Start of Provided data

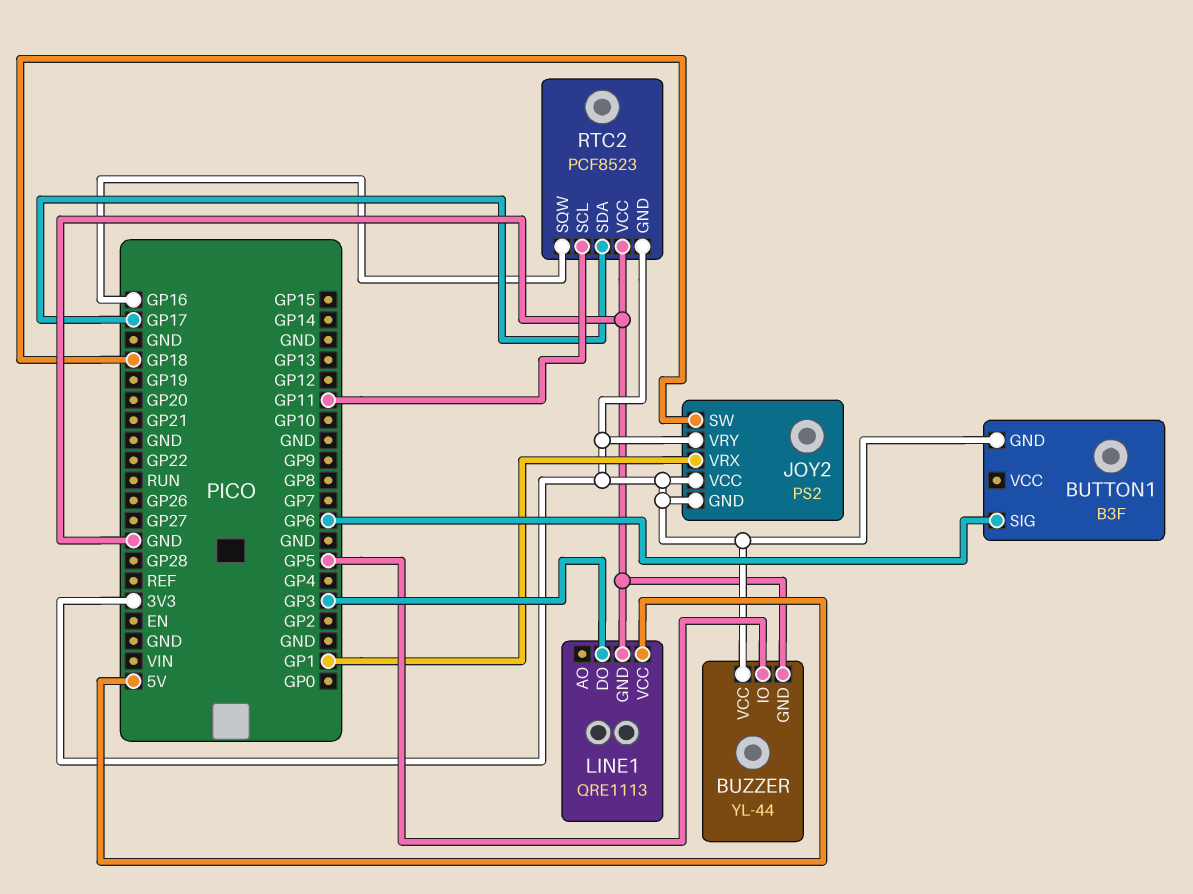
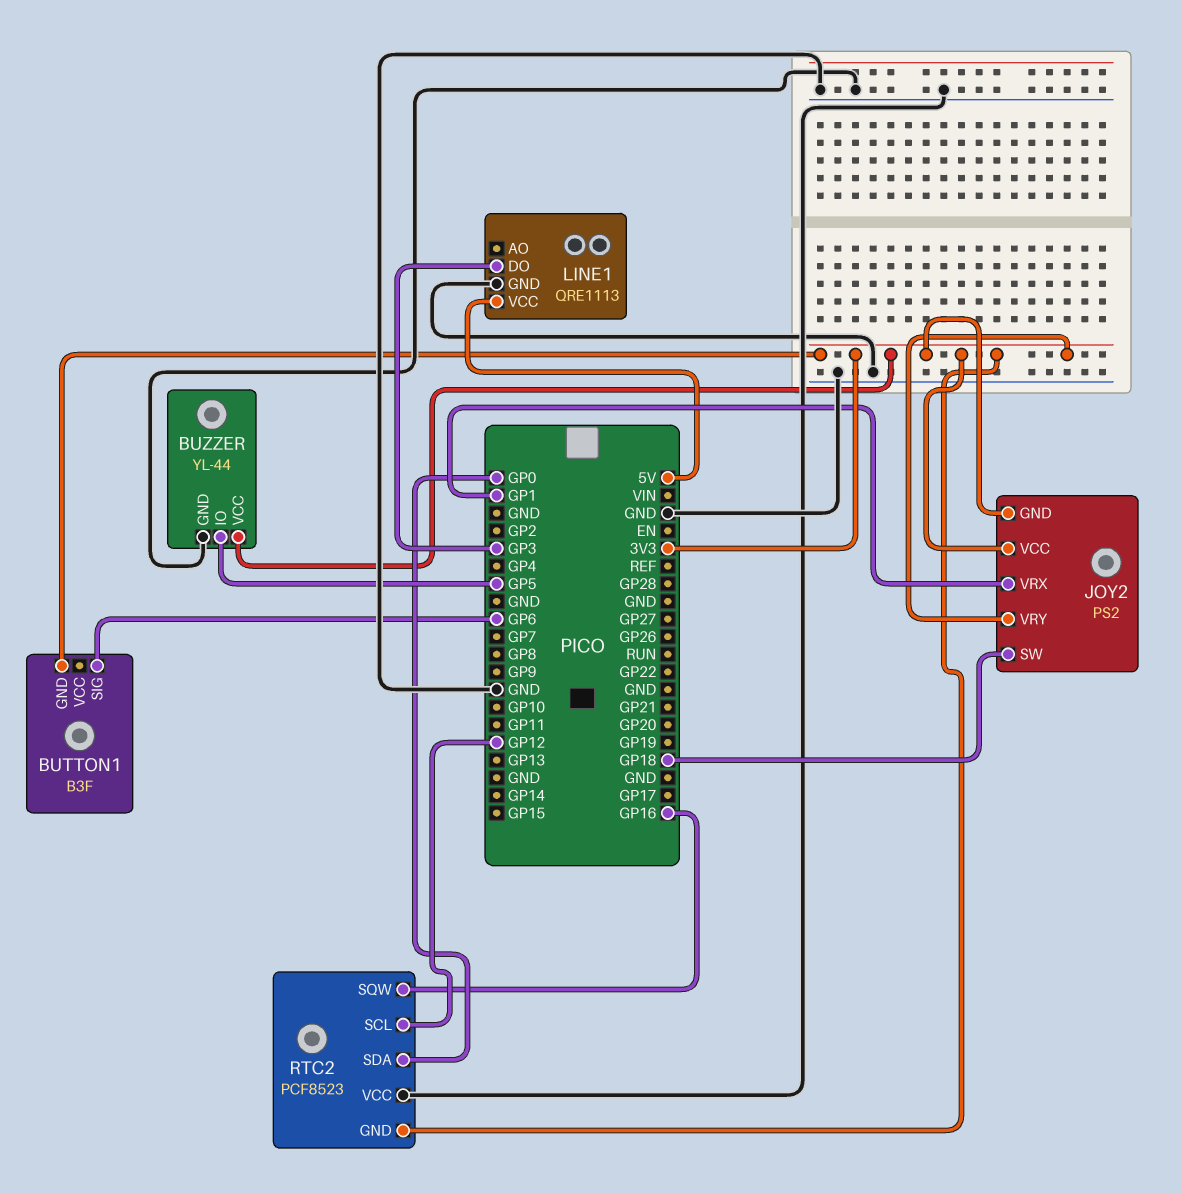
RTC2 pin SCL: GP11 -> GP12
RTC2 pin SDA: GP17 -> GP0

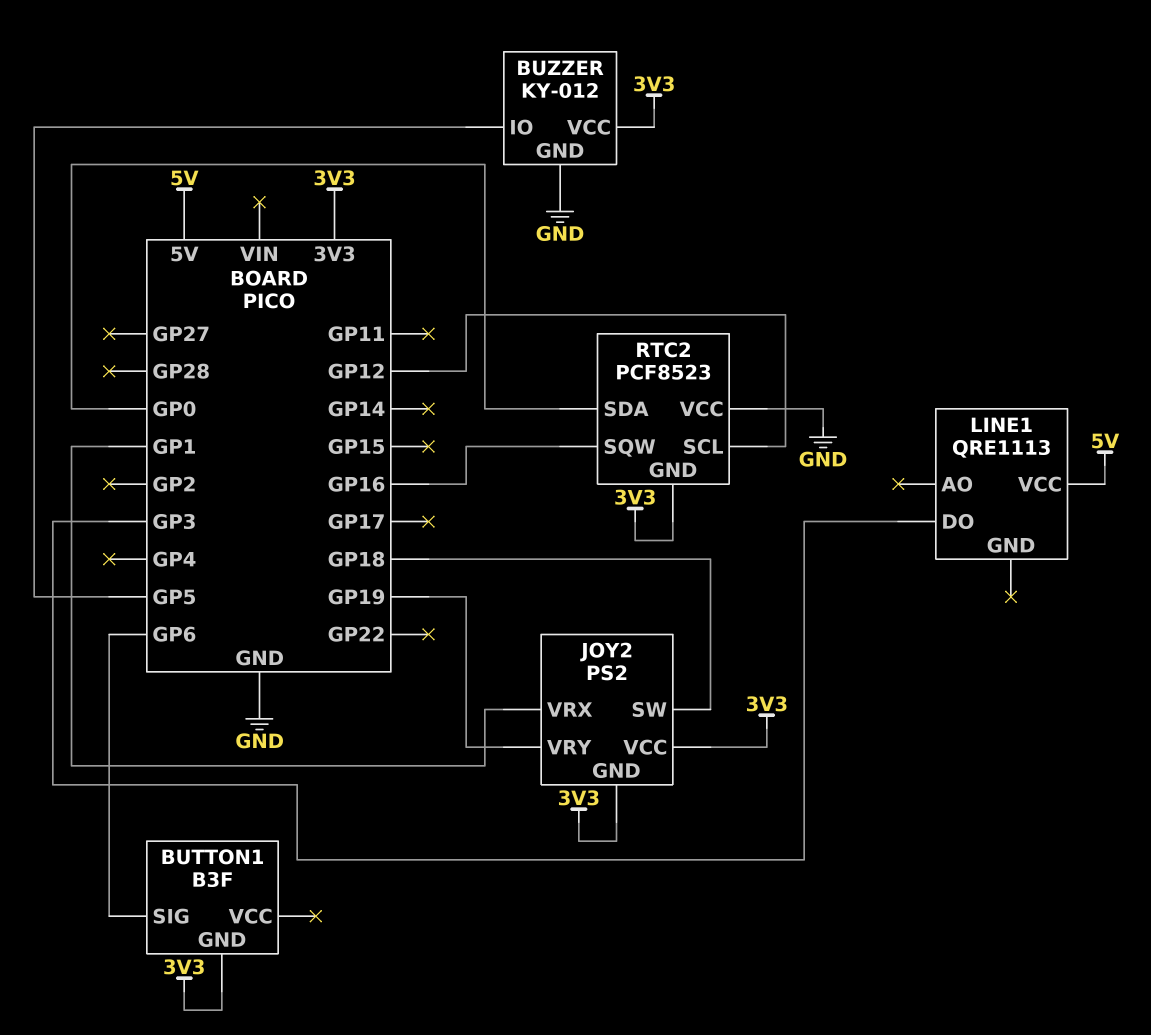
BUZZER: YL-44 -> KY-012
JOY2 pin VRY: 3V3 -> GP19
LINE1 pin GND: GND -> none

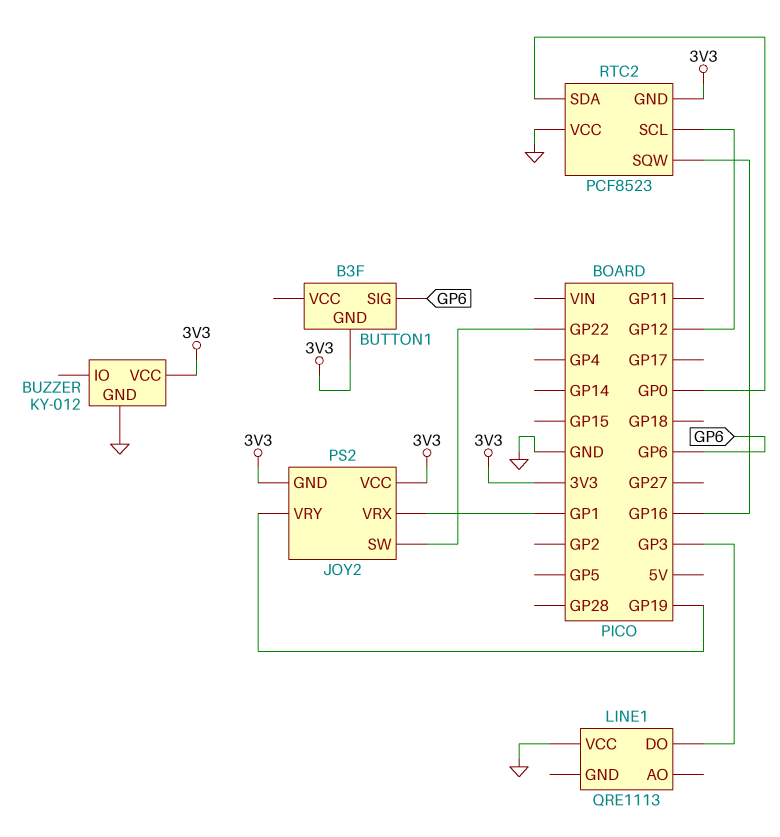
BUZZER pin IO: GP5 -> none
JOY2 pin SW: GP18 -> GP22
LINE1 pin VCC: 5V -> GND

End of Provided data

## How to complete this task
Using the records above, copy every line that has the word "none" in it.

## Your response
LINE1 pin GND: GND -> none
BUZZER pin IO: GP5 -> none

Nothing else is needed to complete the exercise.